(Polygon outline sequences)
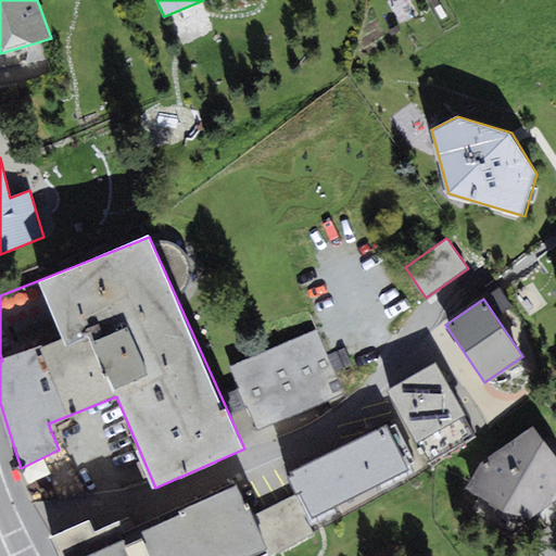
[(258,429),(344,391),(317,329),(231,367),(258,429)]
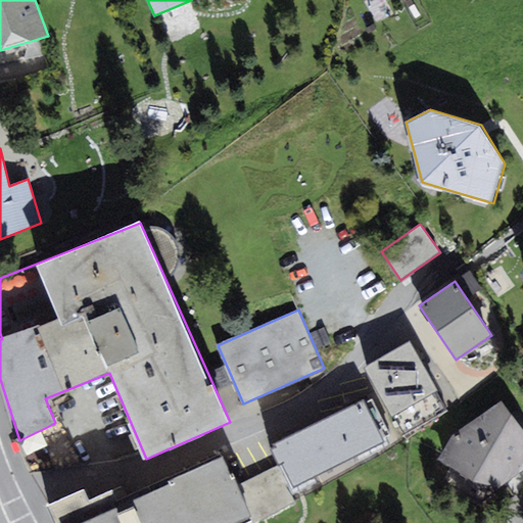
[(402,434),(447,409),(410,342),(365,368),(402,434)]
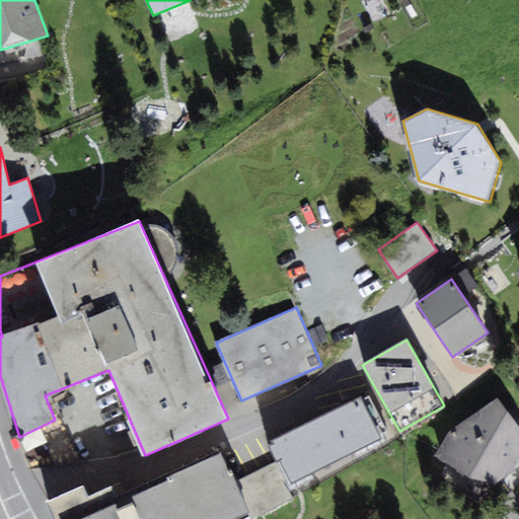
[(292,484),(382,439),(361,396),(271,441),(292,484)]
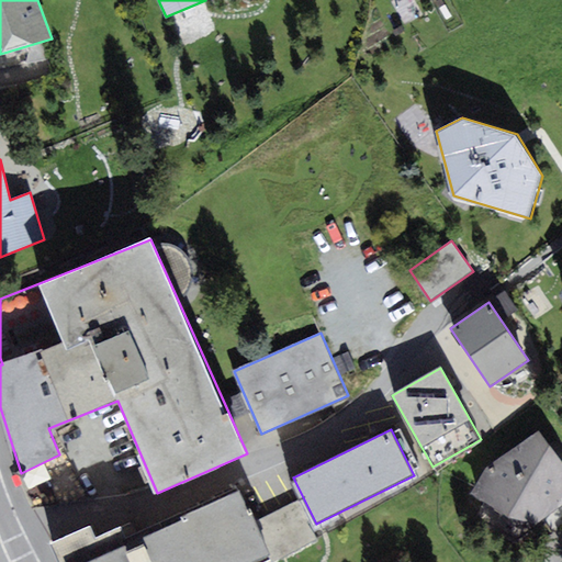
[(561,506),(561,460),(540,431),(485,469),(471,495),(509,517),(537,525),(561,506)]
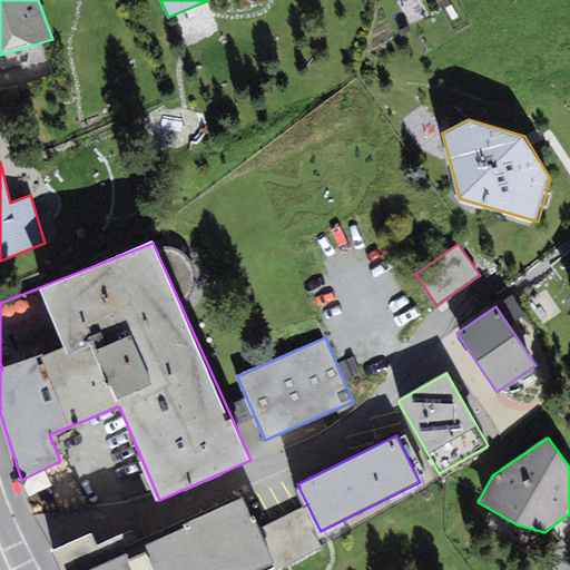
[(242,494),(127,544),(137,569),(271,569),(274,569),(242,494)]
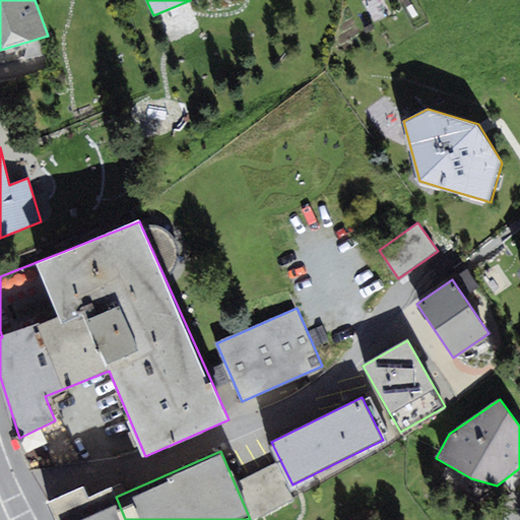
[(125,519),(116,497),(112,488),(88,498),(84,488),(48,503),(55,519),(125,519)]
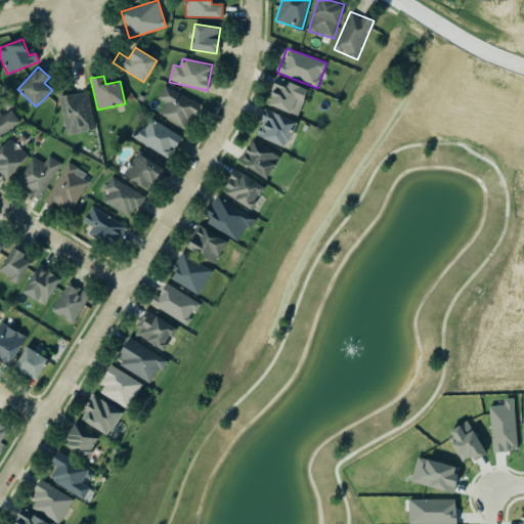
[(297,117),(308,89),(278,77),(267,104),(297,117)]
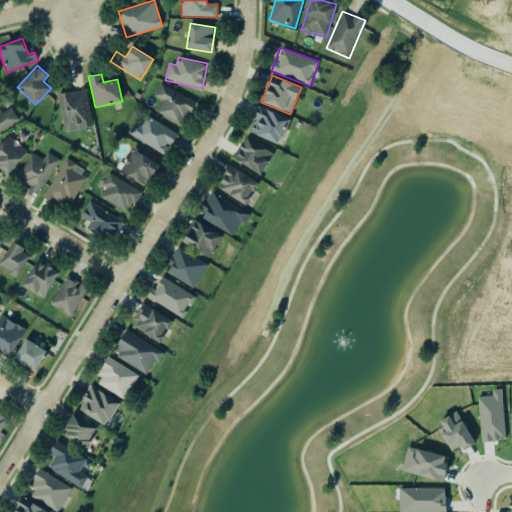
[(161,100),(155,111),(182,125),(194,101),(160,83),(154,96),(161,100)]
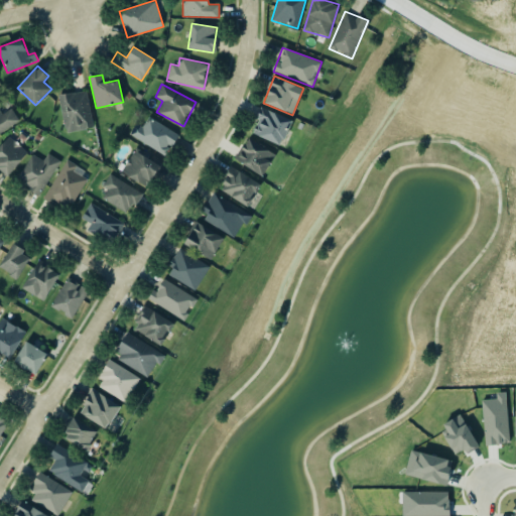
[(94,127),(86,90),(58,96),(66,133),(94,127)]
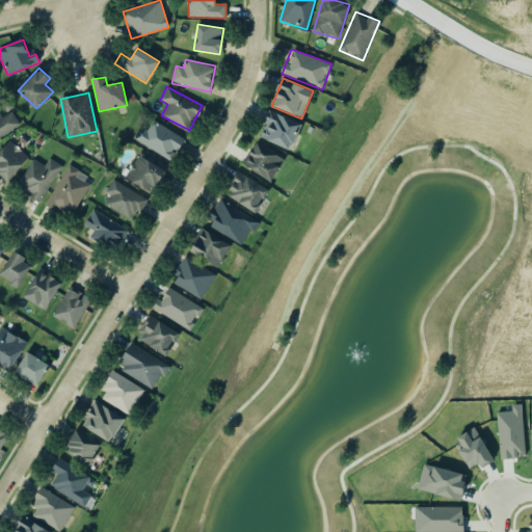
[(0,137),(21,125),(9,106),(0,111),(0,137)]
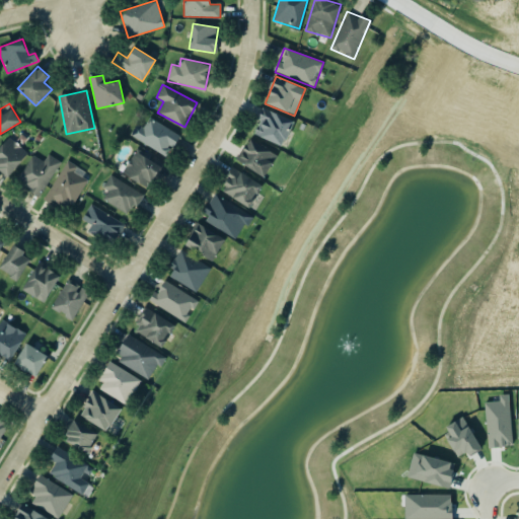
[(283,147),(294,122),(264,107),(252,133),(283,147)]
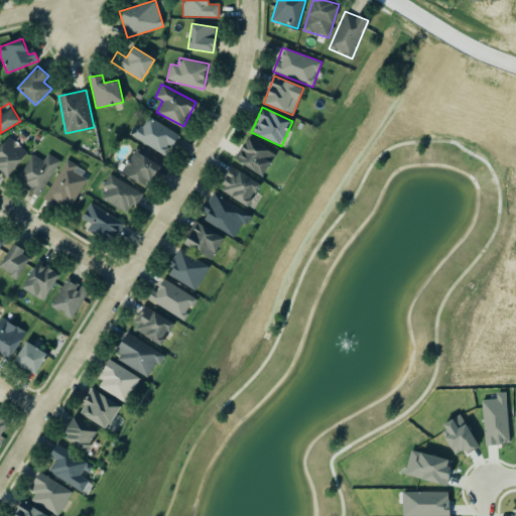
[(142,127),(136,123),(129,134),(165,156),(178,135),(148,117),(142,127)]
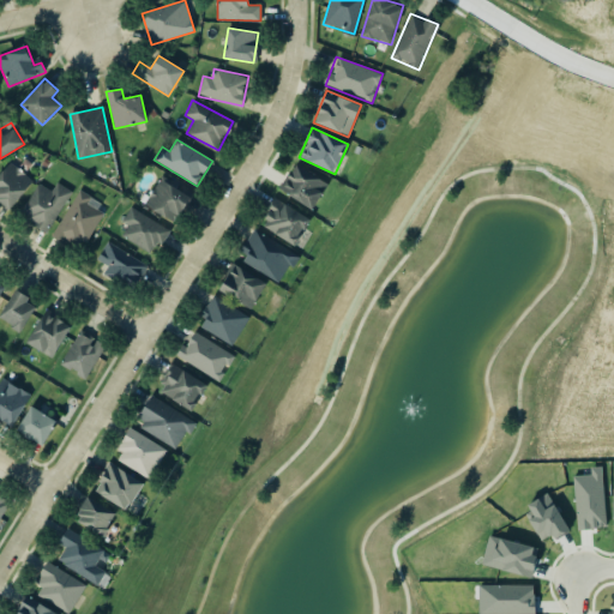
[(0,173),(0,200),(8,209),(32,182),(11,162),(0,173)]
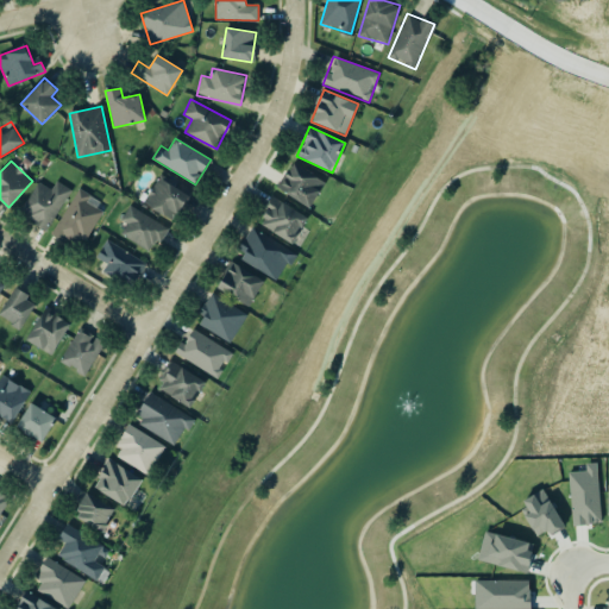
[(278,192),(313,207),(325,180),(290,164),(278,192)]
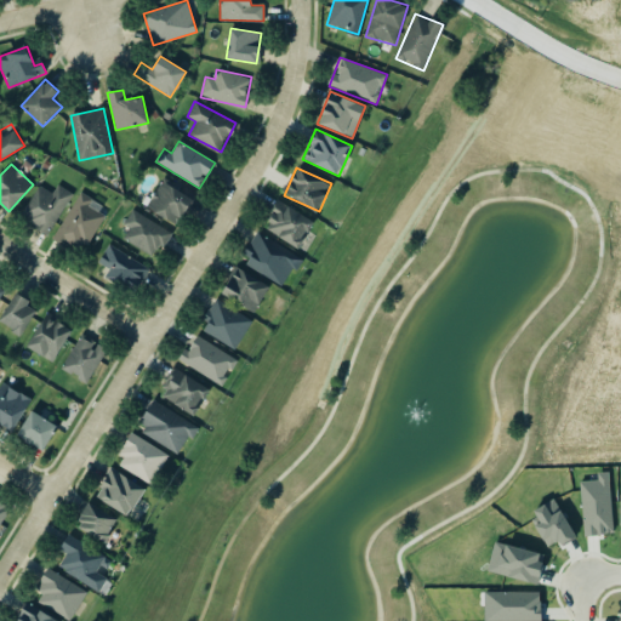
[(191,195),(159,181),(147,209),(178,223),(191,195)]
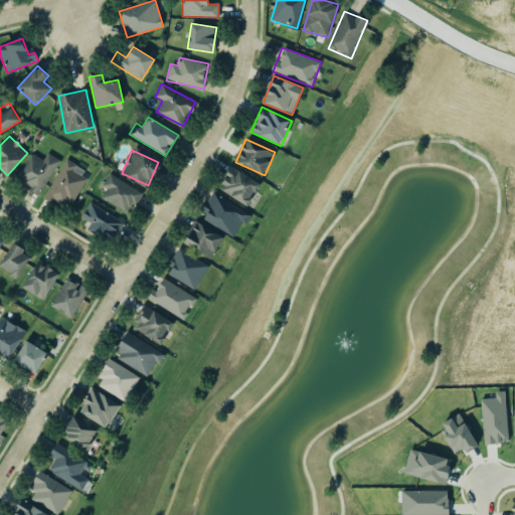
[(16,179),(39,194),(60,161),(47,153),(42,160),(32,154),(16,179)]
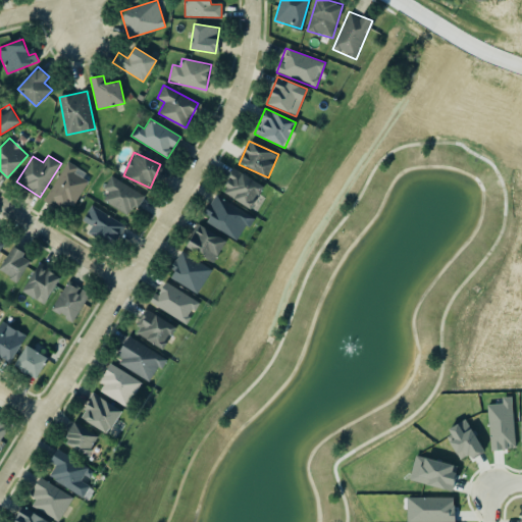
[(46,198),(70,212),(89,180),(75,173),(79,167),(67,161),(46,198)]
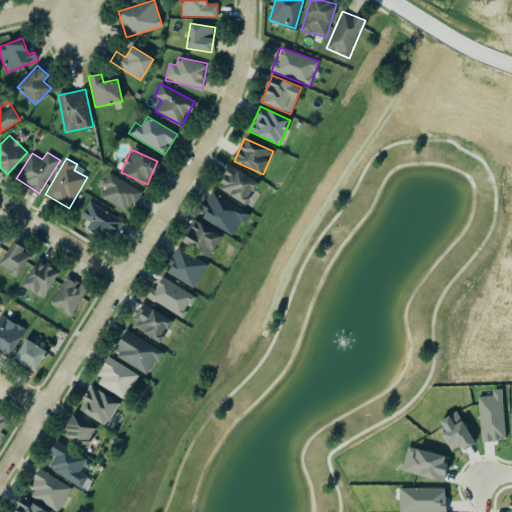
[(258,183),(230,165),(217,187),(245,204),(258,183)]
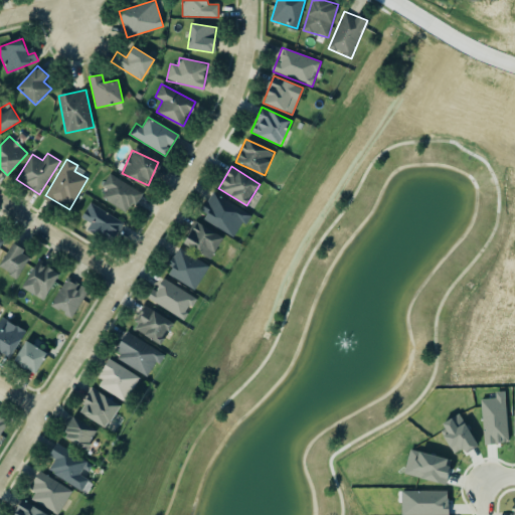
[(102,186),(107,189),(102,198),(130,213),(141,192),(109,174),(102,186)]
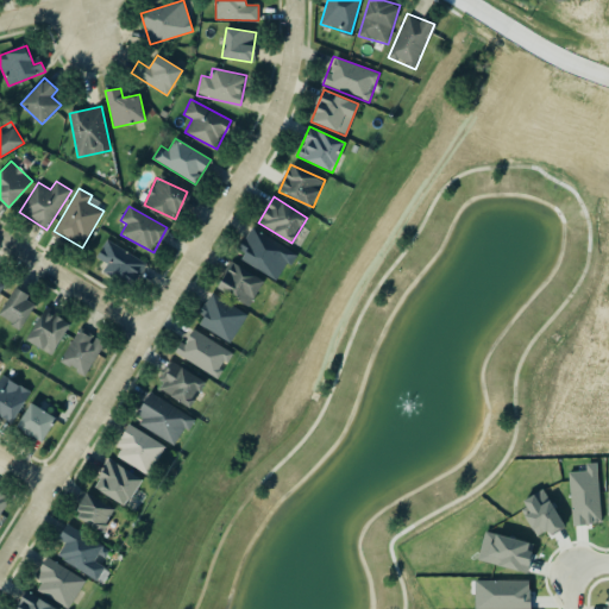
[(242,258),(277,282),(295,253),(252,226),(240,245),(248,250),(242,258)]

WHAT THIS TASK INVOLVES: Apart from the pictures, set down all the entries above exactly.

EXERCISE OUTPUT:
[(258,429),(344,391),(317,329),(231,367),(258,429)]
[(402,434),(447,409),(410,342),(365,368),(402,434)]
[(292,484),(382,439),(361,396),(271,441),(292,484)]
[(561,506),(561,460),(540,431),(485,469),(471,495),(509,517),(537,525),(561,506)]
[(242,494),(127,544),(137,569),(271,569),(274,569),(242,494)]
[(125,519),(116,497),(112,488),(88,498),(84,488),(48,503),(55,519),(125,519)]
[(297,117),(308,89),(278,77),(267,104),(297,117)]
[(161,100),(155,111),(182,125),(194,101),(160,83),(154,96),(161,100)]
[(94,127),(86,90),(58,96),(66,133),(94,127)]
[(0,137),(21,125),(9,106),(0,111),(0,137)]
[(283,147),(294,122),(264,107),(252,133),(283,147)]
[(142,127),(136,123),(129,134),(165,156),(178,135),(148,117),(142,127)]
[(0,173),(0,200),(8,209),(32,182),(11,162),(0,173)]
[(278,192),(313,207),(325,180),(290,164),(278,192)]
[(191,195),(159,181),(147,209),(178,223),(191,195)]
[(16,179),(39,194),(60,161),(47,153),(42,160),(32,154),(16,179)]
[(46,198),(70,212),(89,180),(75,173),(79,167),(67,161),(46,198)]
[(258,183),(230,165),(217,187),(245,204),(258,183)]
[(102,186),(107,189),(102,198),(130,213),(141,192),(109,174),(102,186)]
[(242,258),(277,282),(295,253),(252,226),(240,245),(248,250),(242,258)]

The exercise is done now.